[Start of Attachment]

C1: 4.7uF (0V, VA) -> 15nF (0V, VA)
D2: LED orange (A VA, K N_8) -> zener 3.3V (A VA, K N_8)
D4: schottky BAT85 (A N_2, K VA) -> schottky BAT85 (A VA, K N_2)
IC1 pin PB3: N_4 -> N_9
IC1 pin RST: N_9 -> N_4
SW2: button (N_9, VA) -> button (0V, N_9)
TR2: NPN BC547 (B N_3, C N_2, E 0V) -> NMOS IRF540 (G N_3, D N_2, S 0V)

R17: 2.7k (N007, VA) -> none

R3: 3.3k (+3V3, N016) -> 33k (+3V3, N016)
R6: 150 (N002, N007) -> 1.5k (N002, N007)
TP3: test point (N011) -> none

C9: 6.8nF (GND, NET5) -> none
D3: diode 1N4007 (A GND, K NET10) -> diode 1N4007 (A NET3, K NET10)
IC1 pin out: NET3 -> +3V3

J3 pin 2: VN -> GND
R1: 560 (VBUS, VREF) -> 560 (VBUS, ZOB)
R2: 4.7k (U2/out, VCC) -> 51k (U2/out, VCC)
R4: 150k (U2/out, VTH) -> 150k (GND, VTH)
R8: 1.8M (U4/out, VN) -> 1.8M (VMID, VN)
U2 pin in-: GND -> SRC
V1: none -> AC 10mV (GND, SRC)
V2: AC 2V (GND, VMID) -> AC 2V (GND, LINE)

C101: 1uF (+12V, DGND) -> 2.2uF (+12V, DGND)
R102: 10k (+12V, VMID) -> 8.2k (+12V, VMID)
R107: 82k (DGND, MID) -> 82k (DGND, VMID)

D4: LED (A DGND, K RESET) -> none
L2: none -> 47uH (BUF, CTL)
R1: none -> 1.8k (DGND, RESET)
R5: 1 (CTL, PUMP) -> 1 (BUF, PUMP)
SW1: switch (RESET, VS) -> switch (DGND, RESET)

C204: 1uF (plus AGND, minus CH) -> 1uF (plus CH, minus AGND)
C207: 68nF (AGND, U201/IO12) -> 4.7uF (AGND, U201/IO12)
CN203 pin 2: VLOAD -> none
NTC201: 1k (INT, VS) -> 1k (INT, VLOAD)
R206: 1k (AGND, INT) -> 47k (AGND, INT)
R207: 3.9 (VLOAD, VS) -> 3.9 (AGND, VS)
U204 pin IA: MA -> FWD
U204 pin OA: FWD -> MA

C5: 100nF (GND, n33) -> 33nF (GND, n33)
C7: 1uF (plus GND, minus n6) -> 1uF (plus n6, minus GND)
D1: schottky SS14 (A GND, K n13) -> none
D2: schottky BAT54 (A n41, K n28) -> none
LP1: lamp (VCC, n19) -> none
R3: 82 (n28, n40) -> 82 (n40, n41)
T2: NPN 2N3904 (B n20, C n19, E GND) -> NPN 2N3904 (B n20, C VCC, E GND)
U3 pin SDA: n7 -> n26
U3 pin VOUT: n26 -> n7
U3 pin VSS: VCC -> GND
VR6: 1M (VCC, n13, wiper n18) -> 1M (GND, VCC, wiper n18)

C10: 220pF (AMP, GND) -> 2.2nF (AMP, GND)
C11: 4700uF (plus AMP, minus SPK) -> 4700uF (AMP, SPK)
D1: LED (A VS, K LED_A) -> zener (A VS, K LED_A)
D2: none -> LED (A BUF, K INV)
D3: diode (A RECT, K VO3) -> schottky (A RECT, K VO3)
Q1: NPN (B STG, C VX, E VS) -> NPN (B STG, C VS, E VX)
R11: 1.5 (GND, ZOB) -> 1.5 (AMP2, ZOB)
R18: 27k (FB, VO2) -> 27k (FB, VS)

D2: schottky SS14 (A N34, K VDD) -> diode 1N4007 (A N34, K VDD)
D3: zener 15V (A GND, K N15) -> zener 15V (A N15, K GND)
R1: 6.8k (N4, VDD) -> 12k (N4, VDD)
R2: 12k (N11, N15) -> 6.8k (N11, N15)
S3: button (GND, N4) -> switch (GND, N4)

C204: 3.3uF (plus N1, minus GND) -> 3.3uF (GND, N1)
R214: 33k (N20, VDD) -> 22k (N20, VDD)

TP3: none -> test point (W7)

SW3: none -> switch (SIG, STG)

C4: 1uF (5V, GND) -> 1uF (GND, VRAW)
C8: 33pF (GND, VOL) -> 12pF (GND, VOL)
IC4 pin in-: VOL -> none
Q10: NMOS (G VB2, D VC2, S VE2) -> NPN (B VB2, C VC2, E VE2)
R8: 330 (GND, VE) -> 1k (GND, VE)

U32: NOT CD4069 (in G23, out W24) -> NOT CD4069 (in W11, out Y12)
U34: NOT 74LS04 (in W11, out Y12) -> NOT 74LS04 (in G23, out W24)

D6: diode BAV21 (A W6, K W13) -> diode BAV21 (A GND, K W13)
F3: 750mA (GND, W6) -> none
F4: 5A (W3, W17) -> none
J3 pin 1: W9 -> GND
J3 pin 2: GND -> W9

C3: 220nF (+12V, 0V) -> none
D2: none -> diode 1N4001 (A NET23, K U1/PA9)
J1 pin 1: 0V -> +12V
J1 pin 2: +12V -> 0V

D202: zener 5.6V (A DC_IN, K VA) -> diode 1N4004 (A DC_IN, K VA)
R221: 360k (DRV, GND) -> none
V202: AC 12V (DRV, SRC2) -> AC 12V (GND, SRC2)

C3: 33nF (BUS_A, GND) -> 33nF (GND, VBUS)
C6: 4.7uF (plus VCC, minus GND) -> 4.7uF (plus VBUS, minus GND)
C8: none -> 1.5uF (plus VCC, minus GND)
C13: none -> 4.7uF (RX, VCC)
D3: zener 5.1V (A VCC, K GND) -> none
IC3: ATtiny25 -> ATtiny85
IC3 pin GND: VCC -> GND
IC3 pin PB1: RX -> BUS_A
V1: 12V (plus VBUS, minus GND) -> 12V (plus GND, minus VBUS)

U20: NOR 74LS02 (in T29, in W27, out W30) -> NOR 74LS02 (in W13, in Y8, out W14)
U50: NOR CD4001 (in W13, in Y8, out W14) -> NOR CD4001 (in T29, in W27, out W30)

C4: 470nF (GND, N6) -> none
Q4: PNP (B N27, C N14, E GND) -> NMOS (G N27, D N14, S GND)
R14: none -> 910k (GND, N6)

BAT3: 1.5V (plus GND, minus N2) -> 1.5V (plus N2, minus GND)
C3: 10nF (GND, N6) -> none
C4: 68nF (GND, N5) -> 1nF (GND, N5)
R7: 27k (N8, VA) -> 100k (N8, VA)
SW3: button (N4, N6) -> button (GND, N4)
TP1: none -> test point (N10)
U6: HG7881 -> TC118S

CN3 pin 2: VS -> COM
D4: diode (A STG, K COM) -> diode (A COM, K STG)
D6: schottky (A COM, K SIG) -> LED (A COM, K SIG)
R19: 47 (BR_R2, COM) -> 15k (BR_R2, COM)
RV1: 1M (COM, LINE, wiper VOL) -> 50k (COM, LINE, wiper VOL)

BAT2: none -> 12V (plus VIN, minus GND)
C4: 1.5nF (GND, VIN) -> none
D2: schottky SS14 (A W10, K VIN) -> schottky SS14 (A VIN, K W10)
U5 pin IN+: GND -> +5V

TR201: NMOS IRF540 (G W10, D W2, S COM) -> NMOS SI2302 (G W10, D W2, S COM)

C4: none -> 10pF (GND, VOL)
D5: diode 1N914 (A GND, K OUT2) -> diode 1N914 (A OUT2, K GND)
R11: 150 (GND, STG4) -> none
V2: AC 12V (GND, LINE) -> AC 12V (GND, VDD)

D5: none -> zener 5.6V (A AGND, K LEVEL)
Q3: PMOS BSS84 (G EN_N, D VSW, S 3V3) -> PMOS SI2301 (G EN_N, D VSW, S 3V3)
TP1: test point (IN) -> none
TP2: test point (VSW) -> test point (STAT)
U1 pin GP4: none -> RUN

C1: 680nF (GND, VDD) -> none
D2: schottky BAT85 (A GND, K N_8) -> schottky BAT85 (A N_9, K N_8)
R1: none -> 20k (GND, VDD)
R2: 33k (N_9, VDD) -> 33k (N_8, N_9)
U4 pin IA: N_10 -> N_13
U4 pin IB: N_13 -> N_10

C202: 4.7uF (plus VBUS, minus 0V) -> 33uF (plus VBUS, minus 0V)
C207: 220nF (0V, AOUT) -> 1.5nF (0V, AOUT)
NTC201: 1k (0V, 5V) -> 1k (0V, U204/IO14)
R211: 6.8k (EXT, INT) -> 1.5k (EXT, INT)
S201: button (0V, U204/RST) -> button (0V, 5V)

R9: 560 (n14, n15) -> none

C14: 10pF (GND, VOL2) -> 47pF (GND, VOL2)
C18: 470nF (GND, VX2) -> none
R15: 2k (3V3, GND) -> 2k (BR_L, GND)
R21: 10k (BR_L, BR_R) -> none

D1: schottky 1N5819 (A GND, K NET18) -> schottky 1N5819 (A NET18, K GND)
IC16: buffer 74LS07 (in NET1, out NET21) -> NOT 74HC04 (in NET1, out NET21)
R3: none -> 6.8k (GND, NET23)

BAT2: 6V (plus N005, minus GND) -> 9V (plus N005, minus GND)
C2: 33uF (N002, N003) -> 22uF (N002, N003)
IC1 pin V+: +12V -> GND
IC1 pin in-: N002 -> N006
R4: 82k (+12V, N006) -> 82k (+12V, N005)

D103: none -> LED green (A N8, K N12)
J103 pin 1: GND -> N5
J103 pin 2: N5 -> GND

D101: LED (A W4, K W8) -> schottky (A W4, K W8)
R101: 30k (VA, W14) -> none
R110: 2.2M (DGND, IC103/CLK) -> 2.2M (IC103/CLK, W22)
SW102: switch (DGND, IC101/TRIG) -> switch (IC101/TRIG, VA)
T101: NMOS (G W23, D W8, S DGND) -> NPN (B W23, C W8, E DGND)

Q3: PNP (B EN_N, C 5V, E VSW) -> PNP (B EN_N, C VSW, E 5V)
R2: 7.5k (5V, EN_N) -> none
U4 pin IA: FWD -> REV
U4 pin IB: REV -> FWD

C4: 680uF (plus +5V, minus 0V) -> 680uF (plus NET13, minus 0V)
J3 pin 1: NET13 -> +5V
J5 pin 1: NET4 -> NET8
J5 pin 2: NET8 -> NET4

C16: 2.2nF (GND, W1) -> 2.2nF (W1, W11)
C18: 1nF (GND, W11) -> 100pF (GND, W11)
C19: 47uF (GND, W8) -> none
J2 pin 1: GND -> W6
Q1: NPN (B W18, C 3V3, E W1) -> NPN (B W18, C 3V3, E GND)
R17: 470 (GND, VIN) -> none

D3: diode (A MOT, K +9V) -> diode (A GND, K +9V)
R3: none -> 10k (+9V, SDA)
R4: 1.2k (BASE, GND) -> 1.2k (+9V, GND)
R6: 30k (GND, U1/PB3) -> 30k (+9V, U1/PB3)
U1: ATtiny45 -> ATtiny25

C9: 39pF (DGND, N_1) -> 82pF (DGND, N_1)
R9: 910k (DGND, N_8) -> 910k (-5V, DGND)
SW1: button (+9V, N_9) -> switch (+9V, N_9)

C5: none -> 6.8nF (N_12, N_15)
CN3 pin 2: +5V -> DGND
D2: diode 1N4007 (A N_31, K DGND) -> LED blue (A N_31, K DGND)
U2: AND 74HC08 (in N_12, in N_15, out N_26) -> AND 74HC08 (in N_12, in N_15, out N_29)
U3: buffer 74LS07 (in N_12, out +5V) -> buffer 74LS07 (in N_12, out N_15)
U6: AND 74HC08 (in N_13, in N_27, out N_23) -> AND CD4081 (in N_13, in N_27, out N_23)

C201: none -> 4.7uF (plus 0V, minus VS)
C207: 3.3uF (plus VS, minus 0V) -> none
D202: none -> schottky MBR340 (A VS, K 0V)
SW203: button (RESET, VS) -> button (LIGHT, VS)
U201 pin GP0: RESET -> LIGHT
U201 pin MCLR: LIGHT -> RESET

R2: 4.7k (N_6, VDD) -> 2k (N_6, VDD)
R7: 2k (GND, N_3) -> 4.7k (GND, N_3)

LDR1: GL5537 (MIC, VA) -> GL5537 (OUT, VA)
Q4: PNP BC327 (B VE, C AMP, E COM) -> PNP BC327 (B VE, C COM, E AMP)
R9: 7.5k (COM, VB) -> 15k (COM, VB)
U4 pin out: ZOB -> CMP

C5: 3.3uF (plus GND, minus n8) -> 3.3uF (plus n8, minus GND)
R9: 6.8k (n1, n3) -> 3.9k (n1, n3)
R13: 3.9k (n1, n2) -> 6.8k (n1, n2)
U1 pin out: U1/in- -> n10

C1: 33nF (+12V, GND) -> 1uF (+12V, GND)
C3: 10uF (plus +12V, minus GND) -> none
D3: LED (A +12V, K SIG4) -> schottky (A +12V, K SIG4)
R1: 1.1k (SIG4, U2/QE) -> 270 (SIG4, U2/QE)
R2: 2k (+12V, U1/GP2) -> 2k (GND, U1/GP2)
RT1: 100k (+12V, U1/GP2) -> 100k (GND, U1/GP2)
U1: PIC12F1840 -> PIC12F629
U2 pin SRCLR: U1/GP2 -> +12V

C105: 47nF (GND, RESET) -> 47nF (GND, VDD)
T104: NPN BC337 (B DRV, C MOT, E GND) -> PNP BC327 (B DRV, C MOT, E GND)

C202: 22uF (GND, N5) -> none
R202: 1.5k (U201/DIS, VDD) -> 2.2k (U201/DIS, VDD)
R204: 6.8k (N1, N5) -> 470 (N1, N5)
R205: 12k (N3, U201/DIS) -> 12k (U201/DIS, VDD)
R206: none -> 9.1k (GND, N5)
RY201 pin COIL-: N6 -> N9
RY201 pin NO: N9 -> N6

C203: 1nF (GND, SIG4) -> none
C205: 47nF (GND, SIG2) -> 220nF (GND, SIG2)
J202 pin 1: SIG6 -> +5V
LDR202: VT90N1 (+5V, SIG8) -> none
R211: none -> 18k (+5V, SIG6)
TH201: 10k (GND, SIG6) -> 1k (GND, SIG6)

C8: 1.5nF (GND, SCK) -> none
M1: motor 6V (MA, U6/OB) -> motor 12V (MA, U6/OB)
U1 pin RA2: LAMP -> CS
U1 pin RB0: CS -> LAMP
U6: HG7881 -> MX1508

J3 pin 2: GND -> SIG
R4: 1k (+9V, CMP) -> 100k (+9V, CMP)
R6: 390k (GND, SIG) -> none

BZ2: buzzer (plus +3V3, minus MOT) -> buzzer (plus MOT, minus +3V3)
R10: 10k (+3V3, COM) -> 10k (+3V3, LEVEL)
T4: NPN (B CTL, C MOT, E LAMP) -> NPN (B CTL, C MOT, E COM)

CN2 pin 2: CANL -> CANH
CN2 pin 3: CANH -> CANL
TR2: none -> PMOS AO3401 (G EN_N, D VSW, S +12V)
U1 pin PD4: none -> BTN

[End of Attachment]

> TASK STATEMENT:
Look through the records and copy every line that has the word "VBUS".

> THE COMPLETED TASK:
R1: 560 (VBUS, VREF) -> 560 (VBUS, ZOB)
C3: 33nF (BUS_A, GND) -> 33nF (GND, VBUS)
C6: 4.7uF (plus VCC, minus GND) -> 4.7uF (plus VBUS, minus GND)
V1: 12V (plus VBUS, minus GND) -> 12V (plus GND, minus VBUS)
C202: 4.7uF (plus VBUS, minus 0V) -> 33uF (plus VBUS, minus 0V)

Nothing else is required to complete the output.